▶ _The problem_: Go through the records and filter out every line lacking the word "none"; copy the lines that remain.

──────── Provided records

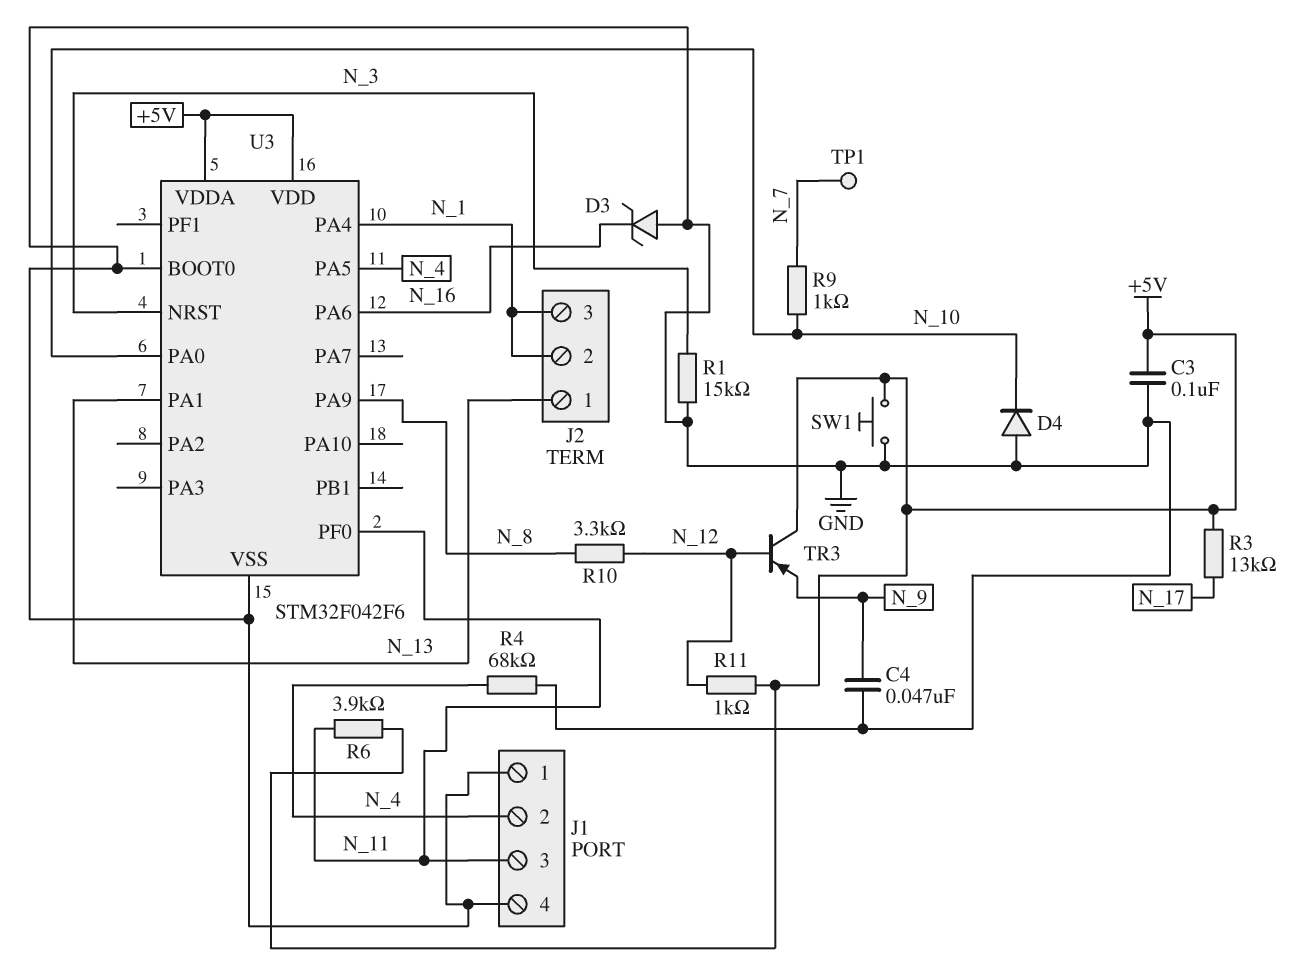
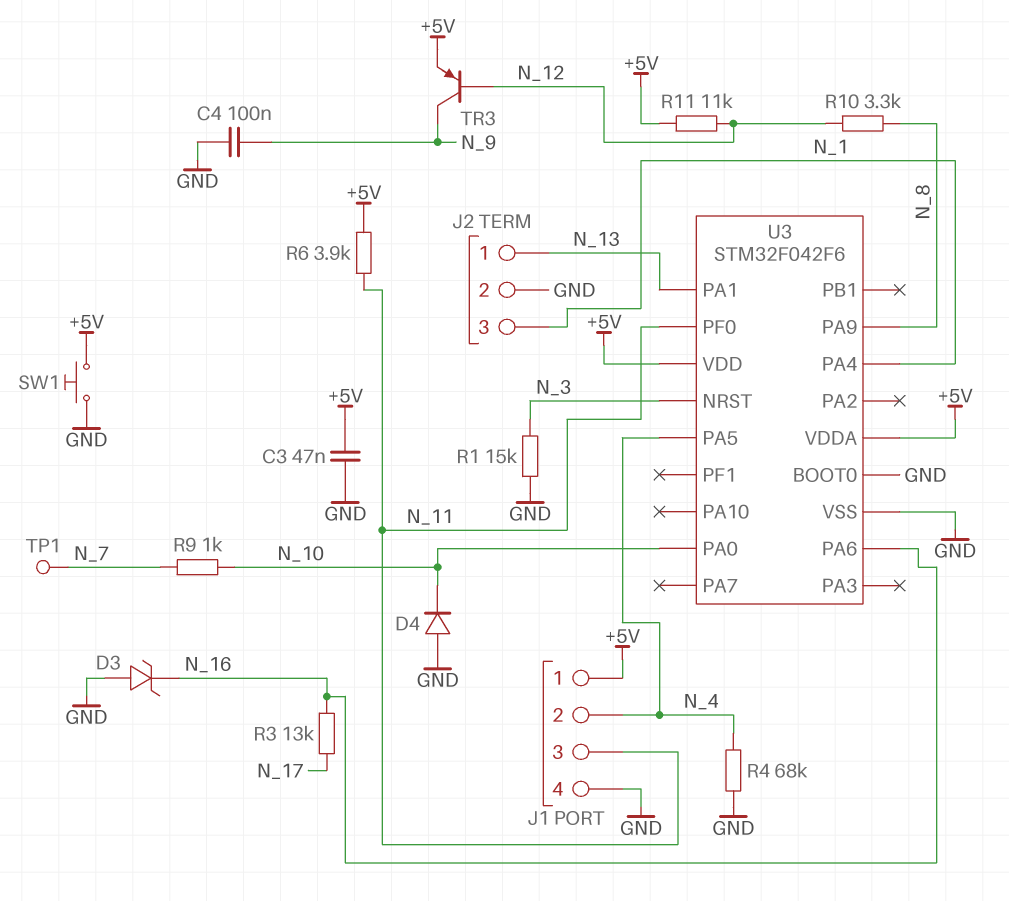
C3: 100nF (+5V, GND) -> 47nF (+5V, GND)
C4: 47nF (GND, N_9) -> 100nF (GND, N_9)
J1 pin 1: GND -> +5V
J2 pin 2: N_1 -> GND
R3: 13k (+5V, N_17) -> 13k (N_16, N_17)
R11: 1k (+5V, N_12) -> 11k (+5V, N_12)
TR3: PNP (B N_12, C +5V, E N_9) -> PNP (B N_12, C N_9, E +5V)

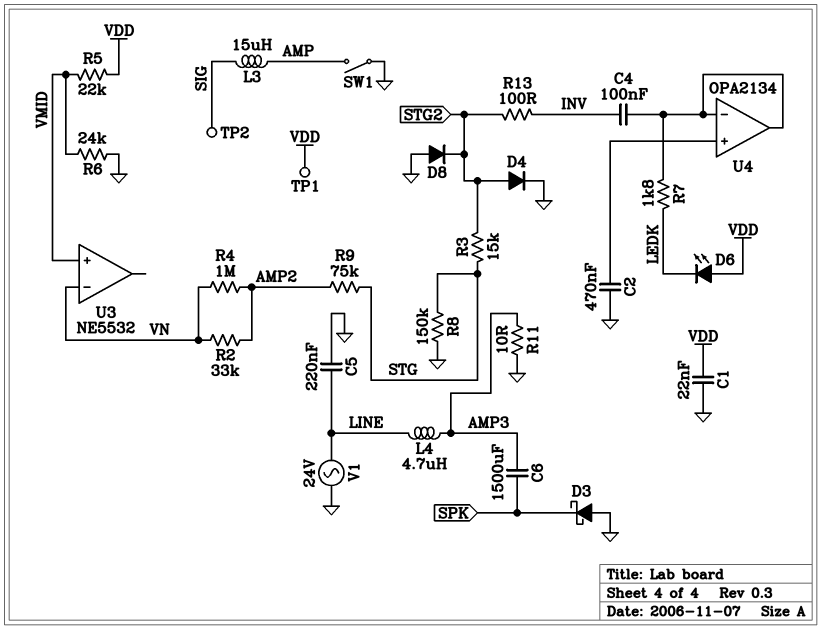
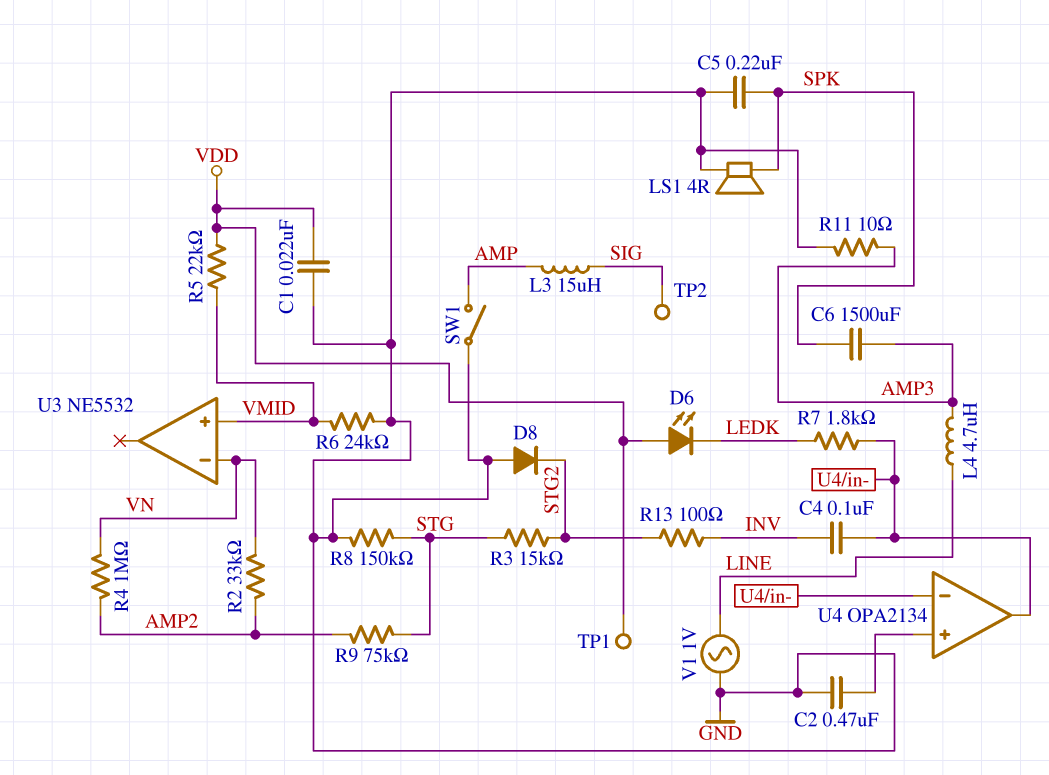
C5: 220nF (GND, LINE) -> 220nF (GND, SPK)
D3: schottky (A GND, K SPK) -> none
D4: diode (A STG2, K GND) -> none
LS1: none -> speaker 4R (GND, SPK)
V1: AC 24V (GND, LINE) -> AC 1V (GND, LINE)

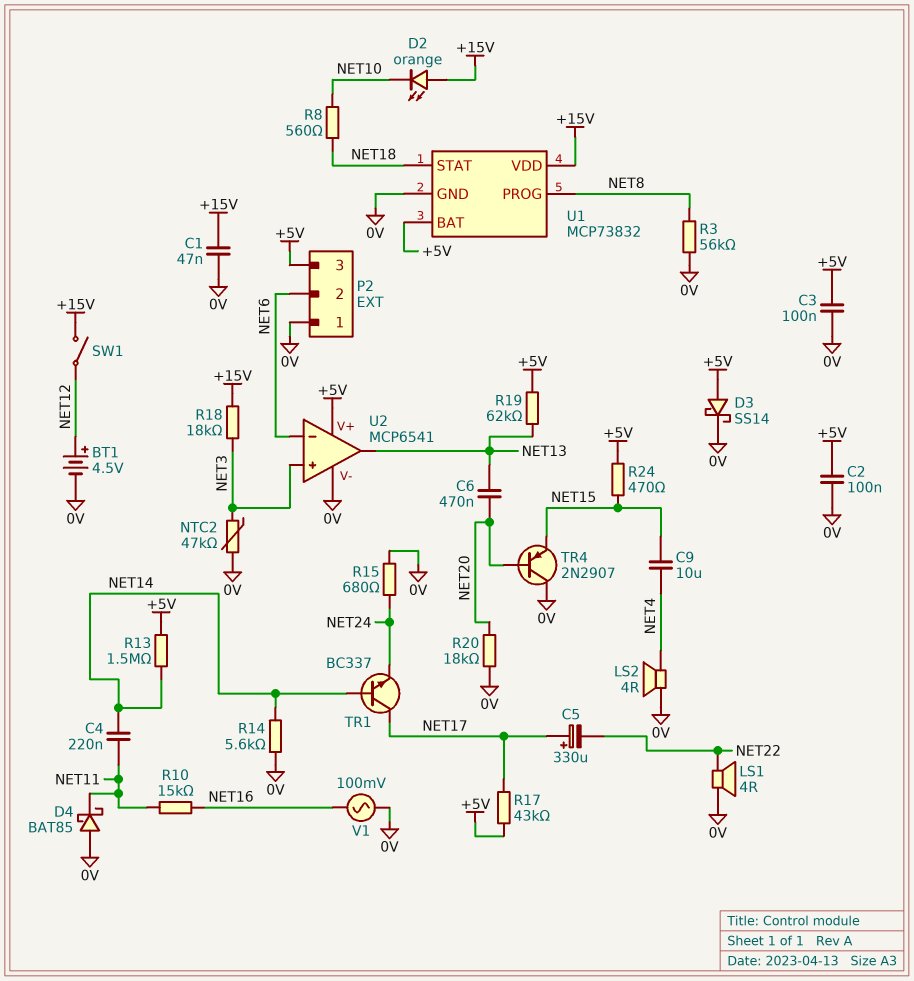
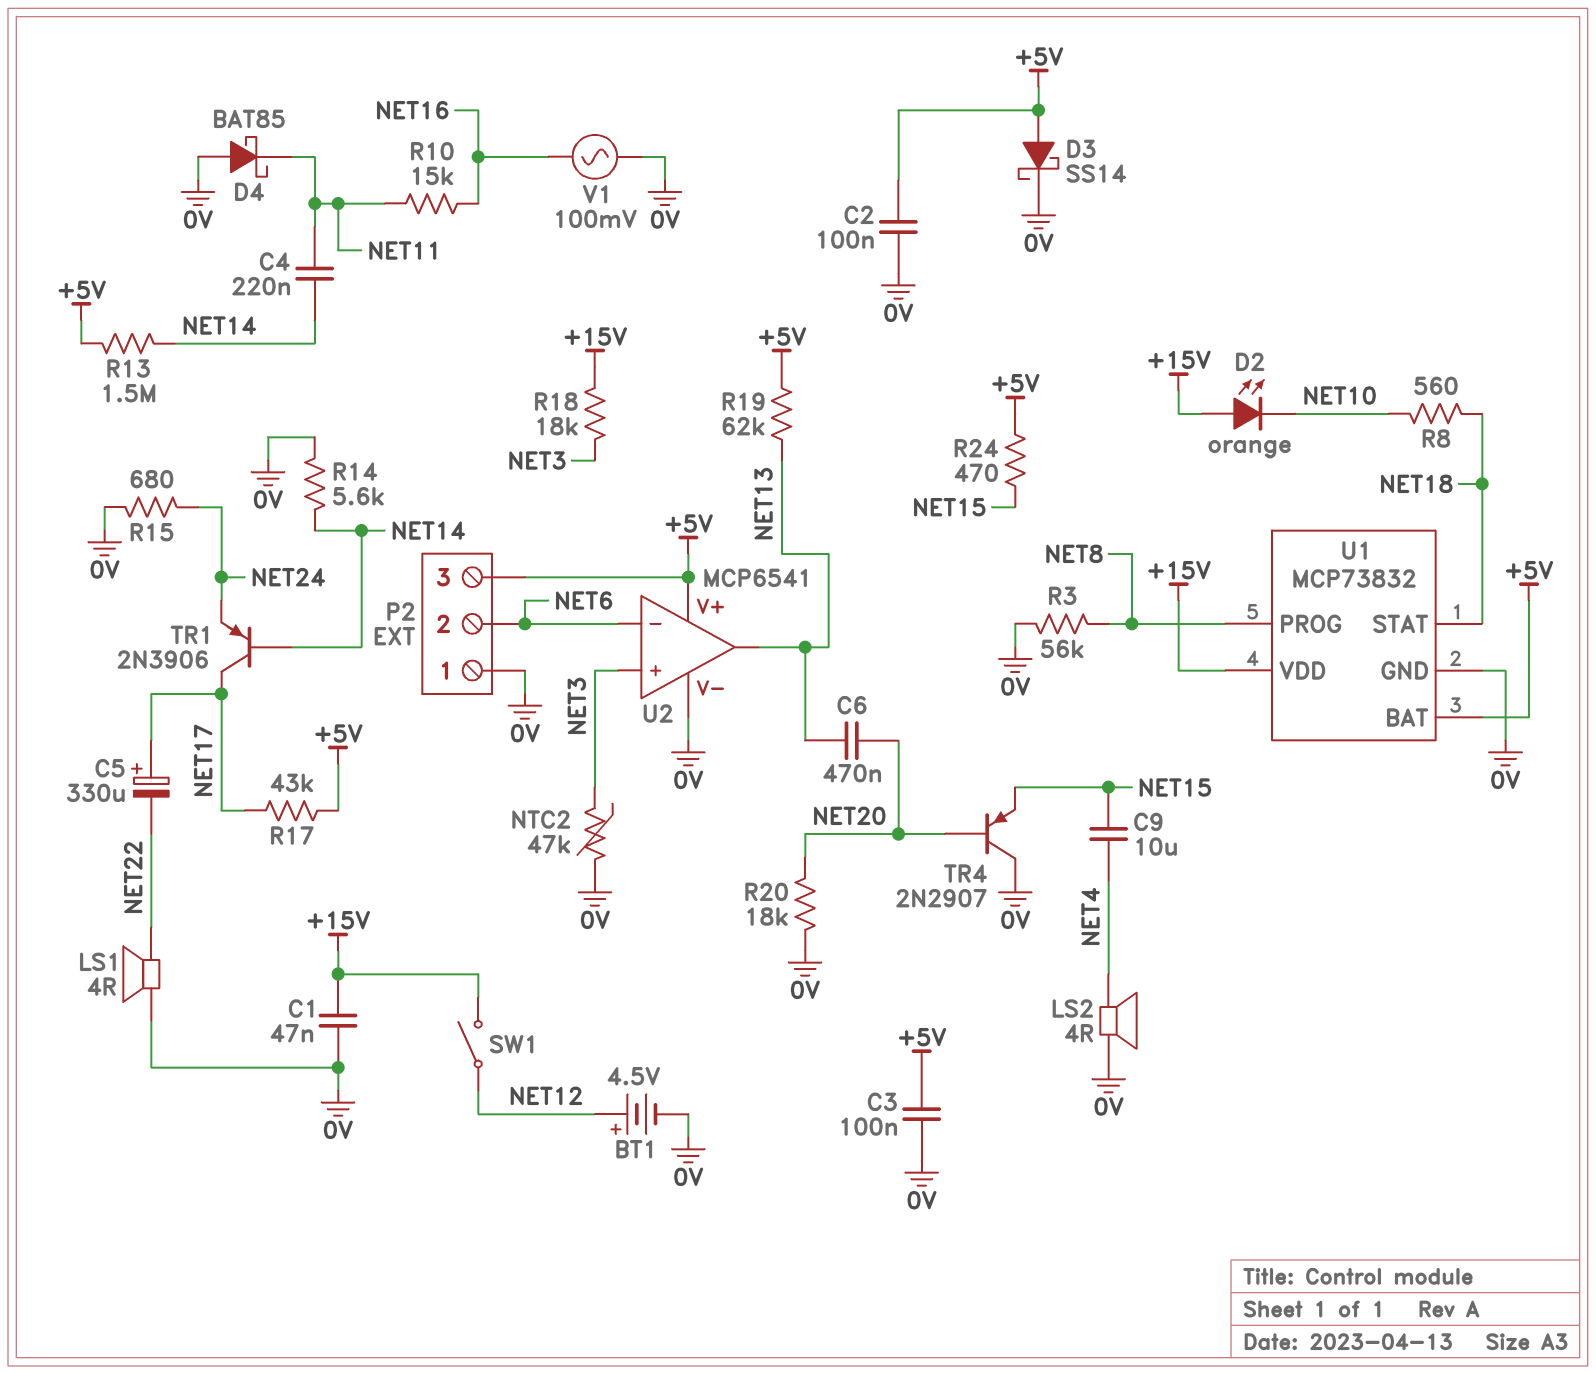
TR1: NPN BC337 (B NET14, C NET17, E NET24) -> PNP 2N3906 (B NET14, C NET17, E NET24)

────────────────

▶ _Your response_:
D3: schottky (A GND, K SPK) -> none
D4: diode (A STG2, K GND) -> none
LS1: none -> speaker 4R (GND, SPK)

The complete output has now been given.